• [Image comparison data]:
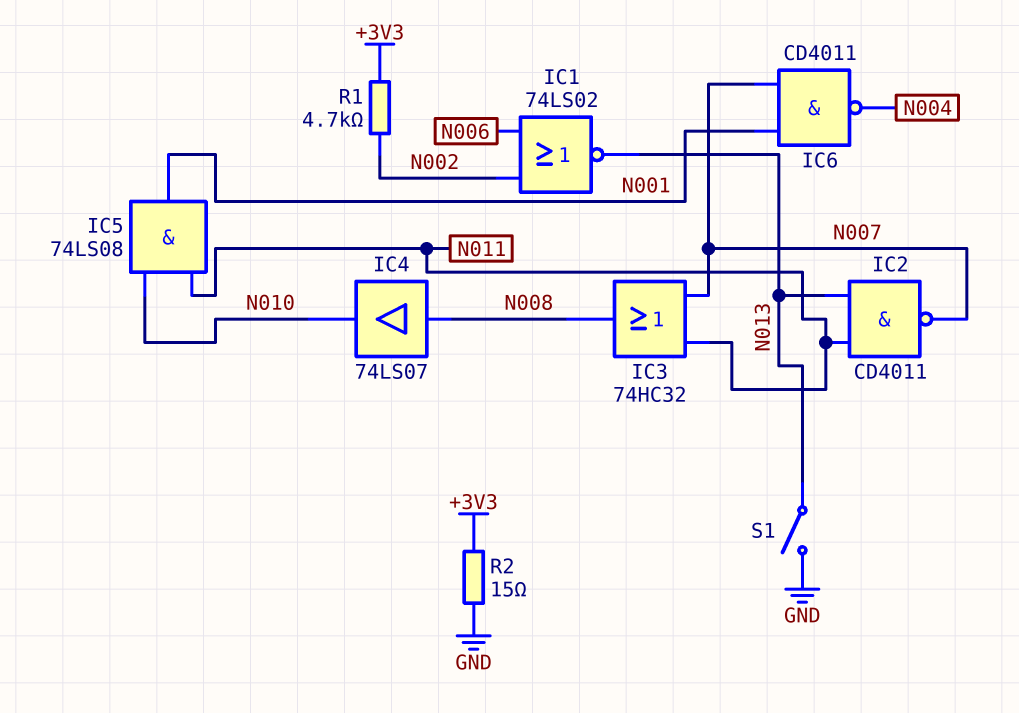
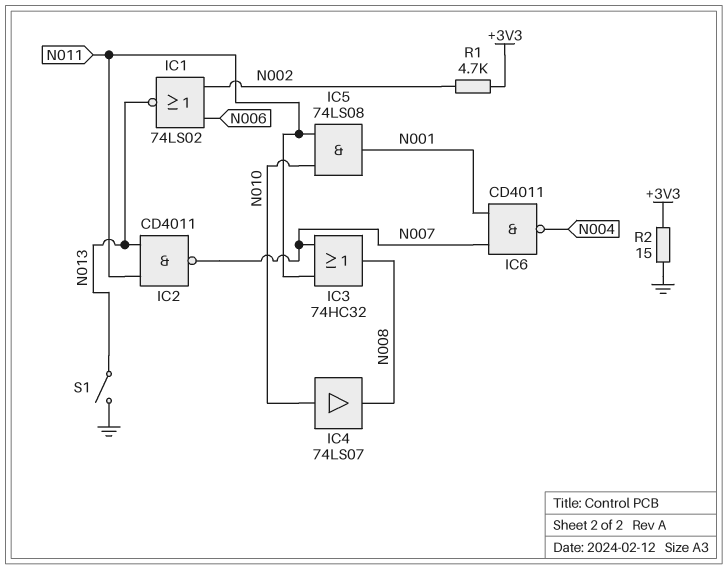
IC4: buffer 74LS07 (in N008, out N010) -> buffer 74LS07 (in N010, out N008)

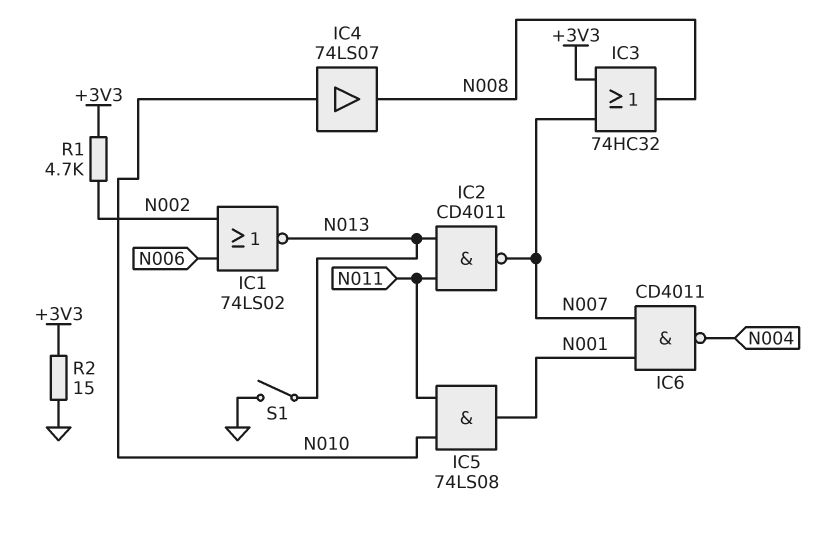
IC3: OR 74HC32 (in N007, in N011, out N008) -> OR 74HC32 (in +3V3, in N007, out N008)

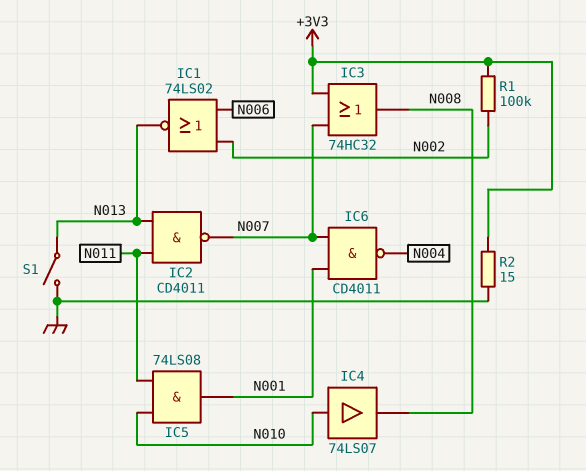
R1: 4.7k (+3V3, N002) -> 100k (+3V3, N002)

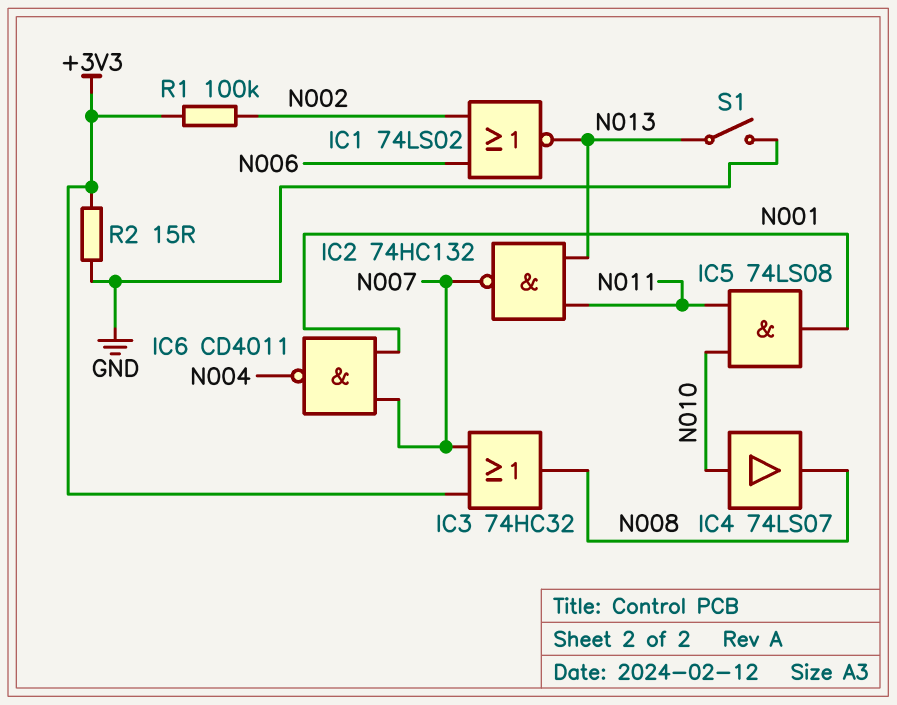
IC2: NAND CD4011 (in N011, in N013, out N007) -> NAND 74HC132 (in N011, in N013, out N007)

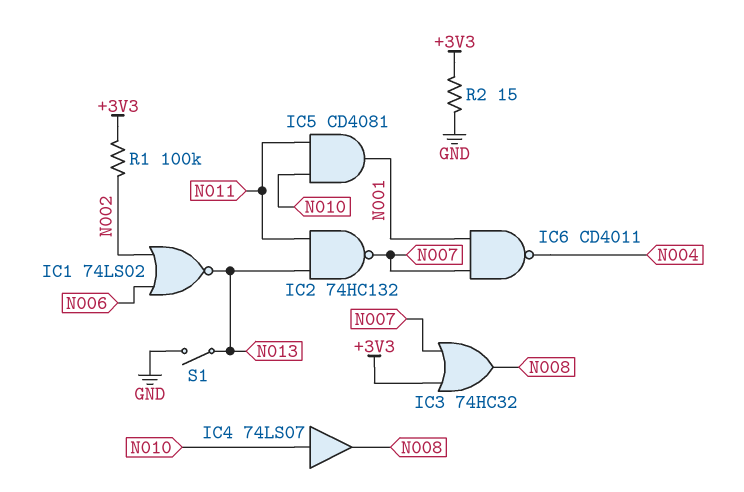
IC5: AND 74LS08 (in N010, in N011, out N001) -> AND CD4081 (in N010, in N011, out N001)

• [WORK INSTRUCTION]: Once you find the line with "IC3: OR 74HC32", restate it and every later line of the data word for word, excluding the pictures.

• [OUTPUT]:
IC3: OR 74HC32 (in N007, in N011, out N008) -> OR 74HC32 (in +3V3, in N007, out N008)

R1: 4.7k (+3V3, N002) -> 100k (+3V3, N002)

IC2: NAND CD4011 (in N011, in N013, out N007) -> NAND 74HC132 (in N011, in N013, out N007)

IC5: AND 74LS08 (in N010, in N011, out N001) -> AND CD4081 (in N010, in N011, out N001)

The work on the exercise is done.